TASK OBJECTIVE: From the data below, extract each line that contains the string "acciaccatura".

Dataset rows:
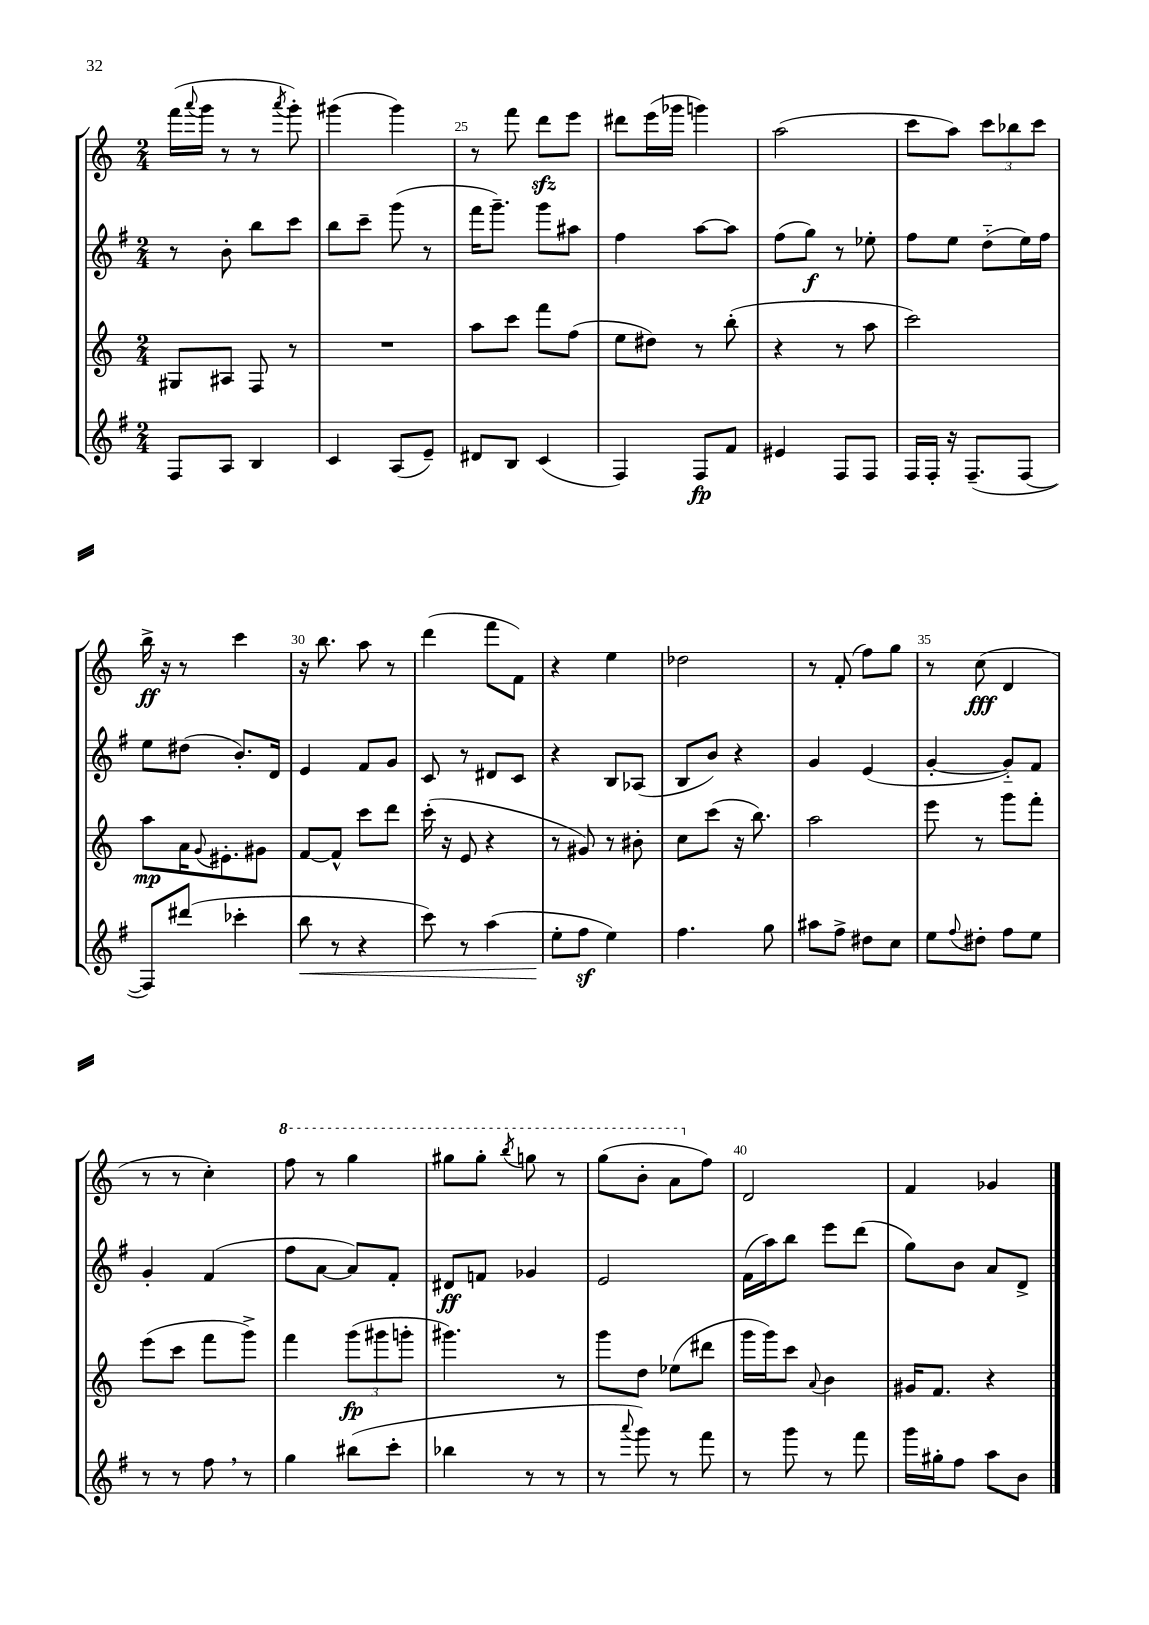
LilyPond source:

<<
\new StaffGroup <<
\new Staff = "s0" {
    \clef treble \key c \major \numericTimeSignature \time 2/4
    f'''16( \appoggiatura { a'''8 } g'''16 r8 r8 \acciaccatura { a'''8 } g'''8-.) |
    gis'''4( gis'''4) |
    r8 f'''8 d'''8\sfz e'''8 |
    dis'''8 e'''16( ges'''16 g'''4) |
    a''2( |
    c'''8 a''8) \tuplet 3/2 { c'''8 bes''8 c'''8 } |
    b''16->\ff r16 r8 c'''4 |
    r16 b''8. a''8 r8 |
    d'''4( f'''8 f'8) |
    r4 e''4 |
    des''2 |
    r8 f'8-.( f''8) g''8 |
    r8 c''8\fff( d'4 |
    r8 r8 c''4-.) |
    \ottava #1 f'''8 r8 g'''4 |
    gis'''8 gis'''8-. \acciaccatura { b'''8 } g'''8 r8 |
    g'''8( b''8-. a''8 \ottava #0 f''8) |
    d'2 |
    f'4 ges'4 \bar "|." |
}
\new Staff = "s1" {
    \clef treble \key g \major \numericTimeSignature \time 2/4
    r8 b'8-. b''8 c'''8 |
    b''8 c'''8-- g'''8( r8 |
    fis'''16 g'''8.--) g'''8 ais''8 |
    fis''4 a''8~ a''8 |
    fis''8( g''8\f) r8 ees''8-. |
    fis''8 e''8 d''8-_( e''16) fis''16 |
    e''8 dis''8( b'8.-.) d'16 |
    e'4 fis'8 g'8 |
    c'8 r8 dis'8 c'8 |
    r4 b8 aes8( |
    b8 b'8) r4 |
    g'4 e'4( |
    g'4~-. g'8-_) fis'8 |
    g'4-. fis'4( |
    fis''8 a'8~ a'8) fis'8-. |
    dis'8\ff f'8 ges'4 |
    e'2 |
    fis'16( a''16) b''8 e'''8 d'''8( |
    g''8) b'8 a'8 d'8-> \bar "|." |
}
\new Staff = "s2" {
    \clef treble \key c \major \numericTimeSignature \time 2/4
    gis8 ais8 f8 r8 |
    R2 |
    a''8 c'''8 f'''8 f''8( |
    e''8 dis''8) r8 b''8-.( |
    r4 r8 a''8 |
    c'''2) |
    a''8\mp a'16 \appoggiatura { g'8 } eis'8.-. gis'8 |
    f'8~ f'8-^ c'''8 d'''8 |
    c'''16-.( r16 e'8 r4 |
    r8 gis'8) r8 bis'8-. |
    c''8 c'''8( r16 b''8.) |
    a''2 |
    e'''8 r8 g'''8 f'''8-. |
    e'''8( c'''8 f'''8 g'''8->) |
    f'''4 \tuplet 3/2 { g'''8\fp( gis'''8 g'''8-. } |
    gis'''4.) r8 |
    g'''8 d''8 ees''8( dis'''8 |
    g'''16 g'''16) c'''8 \appoggiatura { a'8 } b'4 |
    gis'16 f'8. r4 \bar "|." |
}
\new Staff = "s3" {
    \clef treble \key g \major \numericTimeSignature \time 2/4
    fis8 a8 b4 |
    c'4 a8( e'8--) |
    dis'8 b8 c'4( |
    fis4) fis8\fp fis'8 |
    eis'4 fis8 fis8 |
    fis16 fis16-. r16 fis8.--( fis8~ |
    fis8) dis'''8( ces'''4-. |
    b''8\< r8 r4 |
    c'''8) r8 a''4( |
    e''8-.\! fis''8\sf e''4) |
    fis''4. g''8 |
    ais''8 fis''8-> dis''8 c''8 |
    e''8 \appoggiatura { fis''8 } dis''8-. fis''8 e''8 |
    r8 r8 fis''8 \breathe r8 |
    g''4 bis''8( c'''8-. |
    bes''4 r8 r8 |
    r8 \appoggiatura { a'''8 } g'''8) r8 fis'''8 |
    r8 g'''8 r8 fis'''8 |
    g'''16 gis''16-. fis''8 a''8 b'8 \bar "|." |
}
>>
>>
\layout { \context { \Score currentBarNumber = #23 \override BarNumber.break-visibility = ##(#f #t #t) barNumberVisibility = #(every-nth-bar-number-visible 5) } }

SOLVED EXERCISE:
    f'''16( \appoggiatura { a'''8 } g'''16 r8 r8 \acciaccatura { a'''8 } g'''8-.) |
    gis'''8 gis'''8-. \acciaccatura { b'''8 } g'''8 r8 |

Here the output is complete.